◆ WHAT IS REQUIRED ◆
Leaving out all images, return the entries below exactly.

◆ DATA SECTION ◆
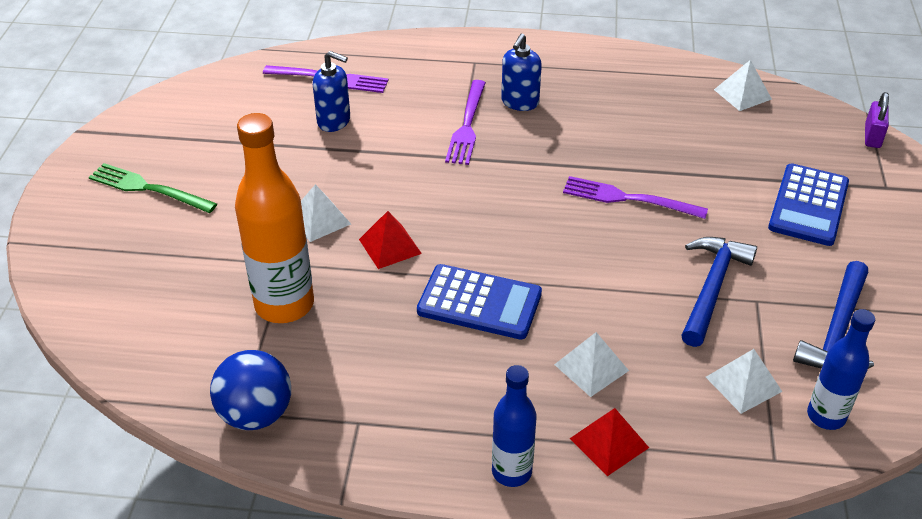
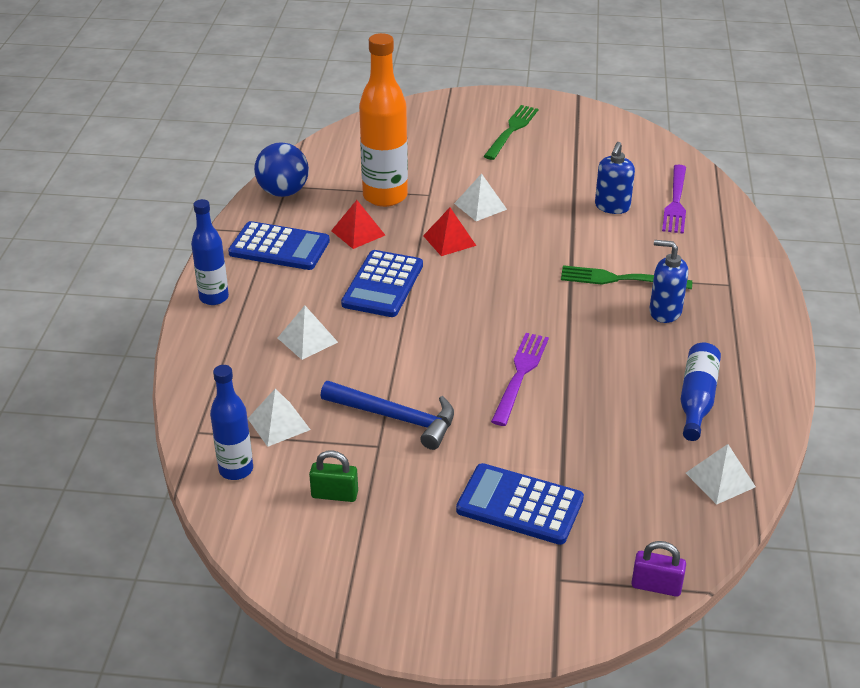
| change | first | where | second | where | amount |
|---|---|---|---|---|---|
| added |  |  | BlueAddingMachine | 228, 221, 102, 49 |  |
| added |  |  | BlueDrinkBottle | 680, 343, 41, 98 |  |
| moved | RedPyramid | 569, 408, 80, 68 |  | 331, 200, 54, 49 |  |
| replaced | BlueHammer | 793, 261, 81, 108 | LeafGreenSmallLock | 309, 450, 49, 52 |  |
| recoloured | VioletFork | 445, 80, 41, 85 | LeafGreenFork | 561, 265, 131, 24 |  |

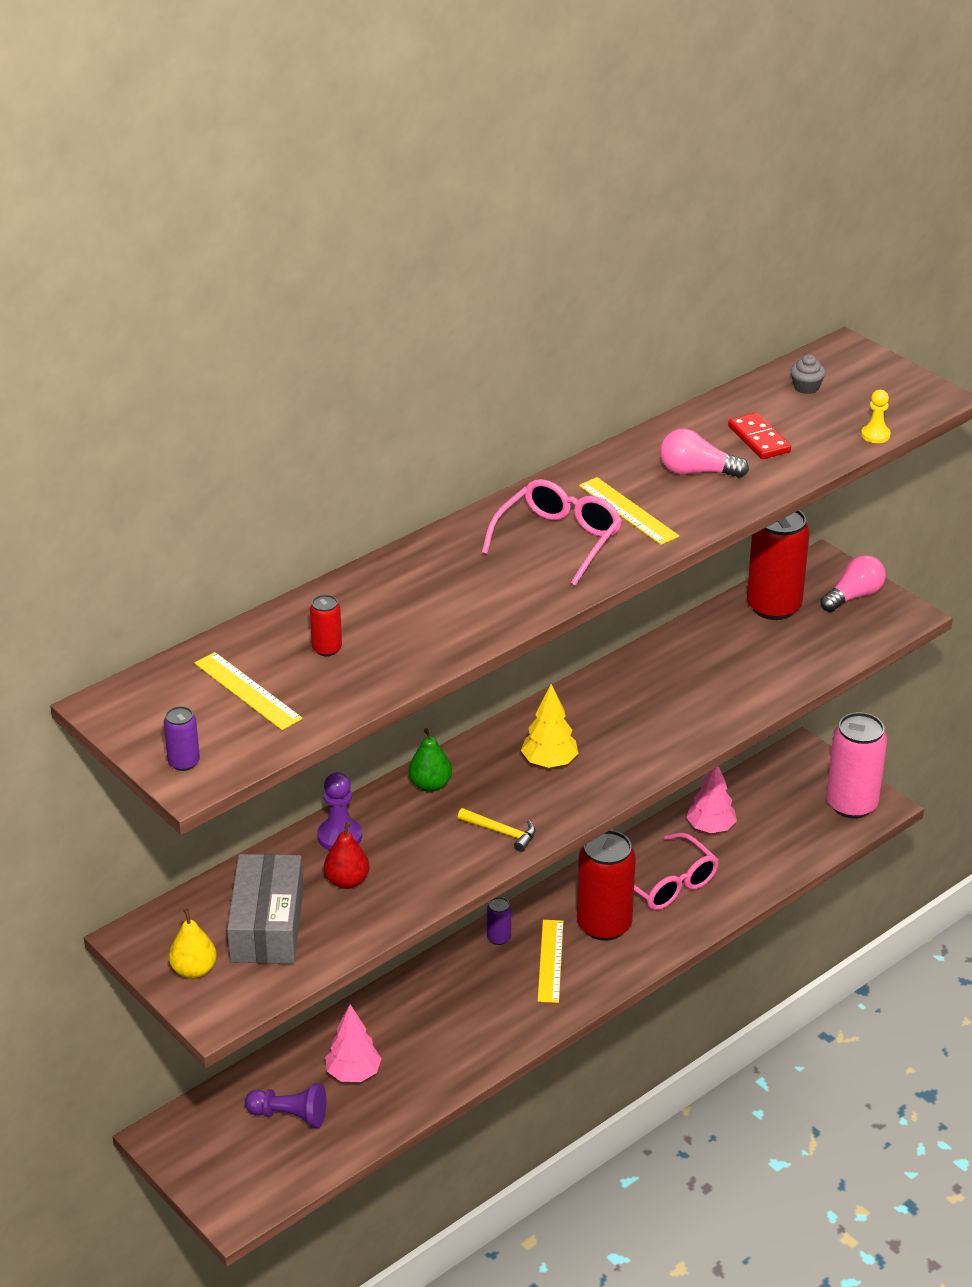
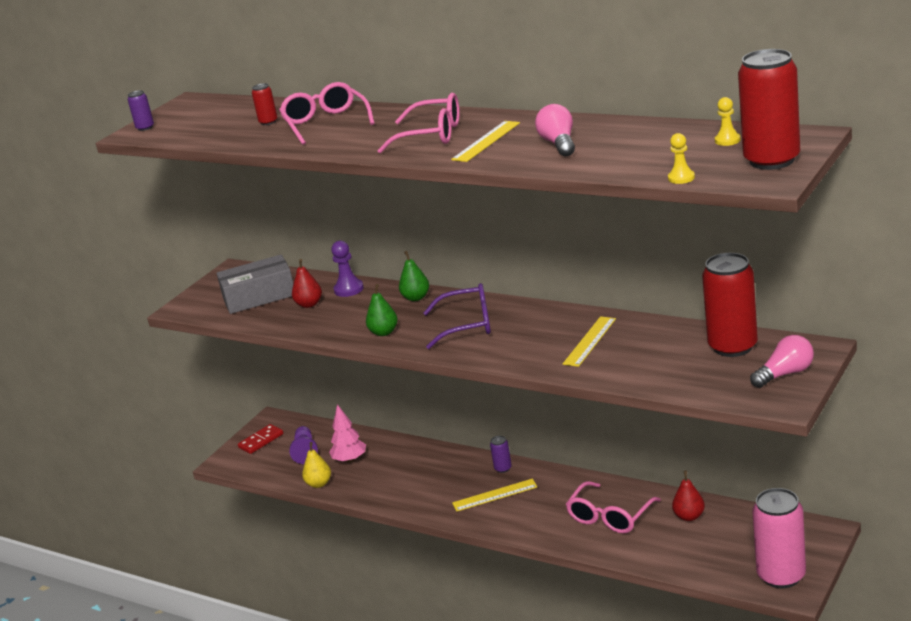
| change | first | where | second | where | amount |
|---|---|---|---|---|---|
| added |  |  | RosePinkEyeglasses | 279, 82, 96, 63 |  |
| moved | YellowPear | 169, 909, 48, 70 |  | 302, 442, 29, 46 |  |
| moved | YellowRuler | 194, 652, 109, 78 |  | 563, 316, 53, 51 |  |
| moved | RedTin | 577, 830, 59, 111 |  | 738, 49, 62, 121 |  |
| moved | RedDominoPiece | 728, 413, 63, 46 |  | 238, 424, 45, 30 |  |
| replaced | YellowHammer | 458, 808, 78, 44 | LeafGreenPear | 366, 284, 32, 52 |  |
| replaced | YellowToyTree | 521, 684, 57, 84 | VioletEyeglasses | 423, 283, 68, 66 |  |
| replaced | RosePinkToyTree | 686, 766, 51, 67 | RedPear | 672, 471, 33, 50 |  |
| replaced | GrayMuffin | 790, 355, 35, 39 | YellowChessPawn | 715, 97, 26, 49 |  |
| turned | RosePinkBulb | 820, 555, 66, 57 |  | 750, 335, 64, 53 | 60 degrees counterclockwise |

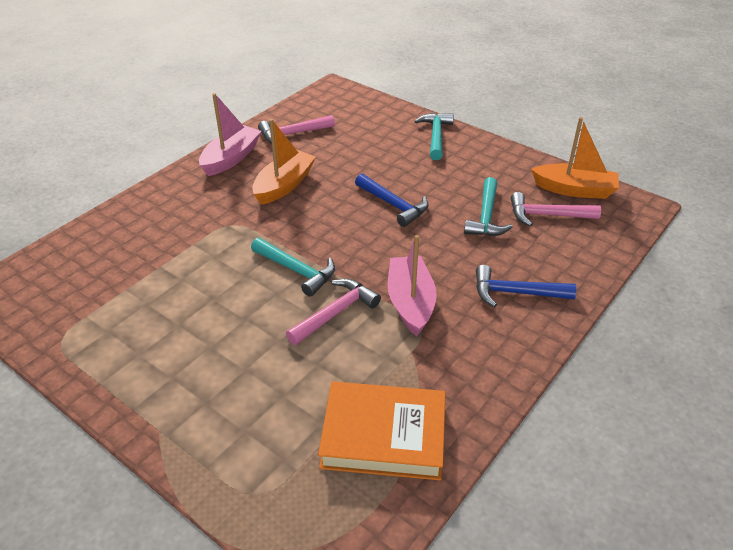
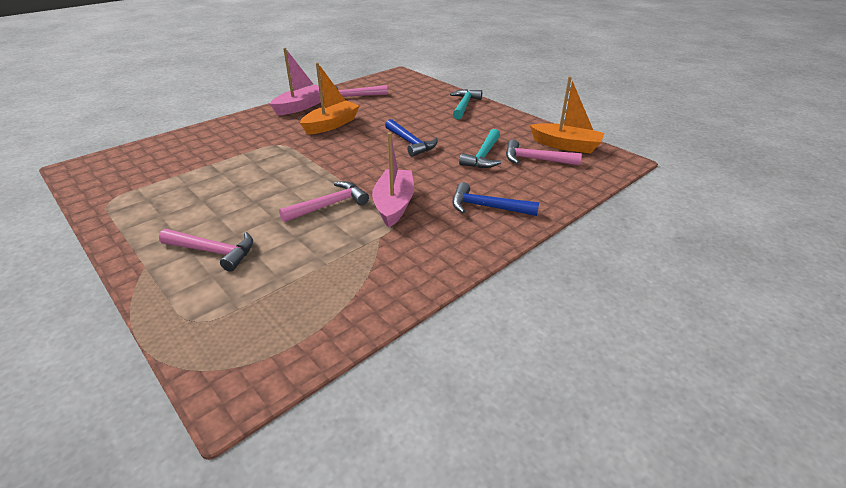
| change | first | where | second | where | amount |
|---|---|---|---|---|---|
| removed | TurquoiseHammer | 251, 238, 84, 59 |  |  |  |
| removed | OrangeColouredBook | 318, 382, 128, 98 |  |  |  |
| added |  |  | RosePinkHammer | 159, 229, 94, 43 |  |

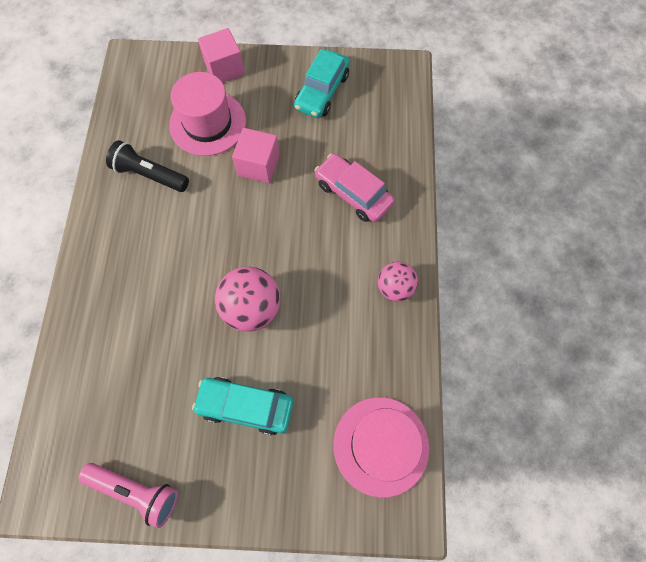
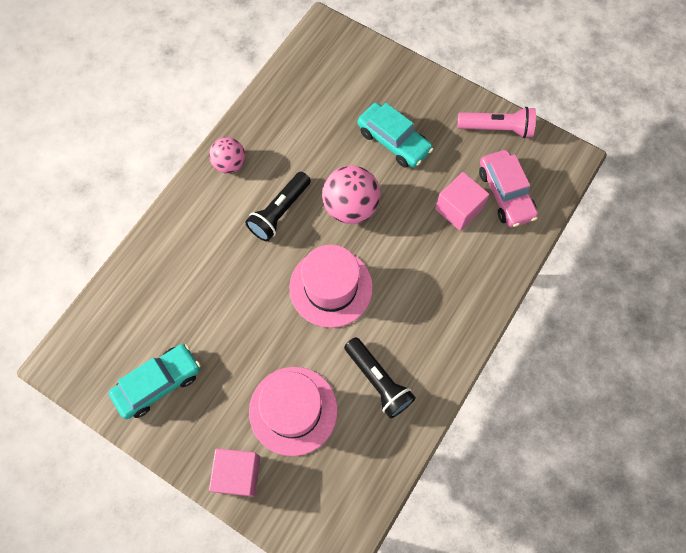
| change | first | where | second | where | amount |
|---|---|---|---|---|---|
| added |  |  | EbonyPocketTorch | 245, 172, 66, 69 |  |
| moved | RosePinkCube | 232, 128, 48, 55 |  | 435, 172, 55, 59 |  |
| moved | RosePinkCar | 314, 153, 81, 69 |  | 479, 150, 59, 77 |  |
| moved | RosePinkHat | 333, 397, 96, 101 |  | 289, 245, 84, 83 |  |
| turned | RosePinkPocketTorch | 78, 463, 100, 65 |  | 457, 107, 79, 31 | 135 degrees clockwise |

◆ SOLUTION TO THIS EXERCISE ◆
| change | first | where | second | where | amount |
|---|---|---|---|---|---|
| added |  |  | BlueAddingMachine | 228, 221, 102, 49 |  |
| added |  |  | BlueDrinkBottle | 680, 343, 41, 98 |  |
| moved | RedPyramid | 569, 408, 80, 68 |  | 331, 200, 54, 49 |  |
| replaced | BlueHammer | 793, 261, 81, 108 | LeafGreenSmallLock | 309, 450, 49, 52 |  |
| recoloured | VioletFork | 445, 80, 41, 85 | LeafGreenFork | 561, 265, 131, 24 |  |

| change | first | where | second | where | amount |
|---|---|---|---|---|---|
| added |  |  | RosePinkEyeglasses | 279, 82, 96, 63 |  |
| moved | YellowPear | 169, 909, 48, 70 |  | 302, 442, 29, 46 |  |
| moved | YellowRuler | 194, 652, 109, 78 |  | 563, 316, 53, 51 |  |
| moved | RedTin | 577, 830, 59, 111 |  | 738, 49, 62, 121 |  |
| moved | RedDominoPiece | 728, 413, 63, 46 |  | 238, 424, 45, 30 |  |
| replaced | YellowHammer | 458, 808, 78, 44 | LeafGreenPear | 366, 284, 32, 52 |  |
| replaced | YellowToyTree | 521, 684, 57, 84 | VioletEyeglasses | 423, 283, 68, 66 |  |
| replaced | RosePinkToyTree | 686, 766, 51, 67 | RedPear | 672, 471, 33, 50 |  |
| replaced | GrayMuffin | 790, 355, 35, 39 | YellowChessPawn | 715, 97, 26, 49 |  |
| turned | RosePinkBulb | 820, 555, 66, 57 |  | 750, 335, 64, 53 | 60 degrees counterclockwise |

| change | first | where | second | where | amount |
|---|---|---|---|---|---|
| removed | TurquoiseHammer | 251, 238, 84, 59 |  |  |  |
| removed | OrangeColouredBook | 318, 382, 128, 98 |  |  |  |
| added |  |  | RosePinkHammer | 159, 229, 94, 43 |  |

| change | first | where | second | where | amount |
|---|---|---|---|---|---|
| added |  |  | EbonyPocketTorch | 245, 172, 66, 69 |  |
| moved | RosePinkCube | 232, 128, 48, 55 |  | 435, 172, 55, 59 |  |
| moved | RosePinkCar | 314, 153, 81, 69 |  | 479, 150, 59, 77 |  |
| moved | RosePinkHat | 333, 397, 96, 101 |  | 289, 245, 84, 83 |  |
| turned | RosePinkPocketTorch | 78, 463, 100, 65 |  | 457, 107, 79, 31 | 135 degrees clockwise |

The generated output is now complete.